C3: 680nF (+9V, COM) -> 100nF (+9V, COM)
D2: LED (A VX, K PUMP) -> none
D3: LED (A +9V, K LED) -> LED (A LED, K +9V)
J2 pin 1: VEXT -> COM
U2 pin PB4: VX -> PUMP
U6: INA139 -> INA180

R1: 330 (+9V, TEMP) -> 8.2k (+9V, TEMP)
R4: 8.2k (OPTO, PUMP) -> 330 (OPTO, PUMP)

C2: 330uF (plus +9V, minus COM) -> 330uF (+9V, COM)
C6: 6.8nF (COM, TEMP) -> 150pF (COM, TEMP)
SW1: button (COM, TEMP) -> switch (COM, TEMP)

○ ○ ○ ○

PROBLEM TO WORK ON:
Recopy the entries above exactly, with every line included.

EXERCISE OUTPUT:
C3: 680nF (+9V, COM) -> 100nF (+9V, COM)
D2: LED (A VX, K PUMP) -> none
D3: LED (A +9V, K LED) -> LED (A LED, K +9V)
J2 pin 1: VEXT -> COM
U2 pin PB4: VX -> PUMP
U6: INA139 -> INA180

R1: 330 (+9V, TEMP) -> 8.2k (+9V, TEMP)
R4: 8.2k (OPTO, PUMP) -> 330 (OPTO, PUMP)

C2: 330uF (plus +9V, minus COM) -> 330uF (+9V, COM)
C6: 6.8nF (COM, TEMP) -> 150pF (COM, TEMP)
SW1: button (COM, TEMP) -> switch (COM, TEMP)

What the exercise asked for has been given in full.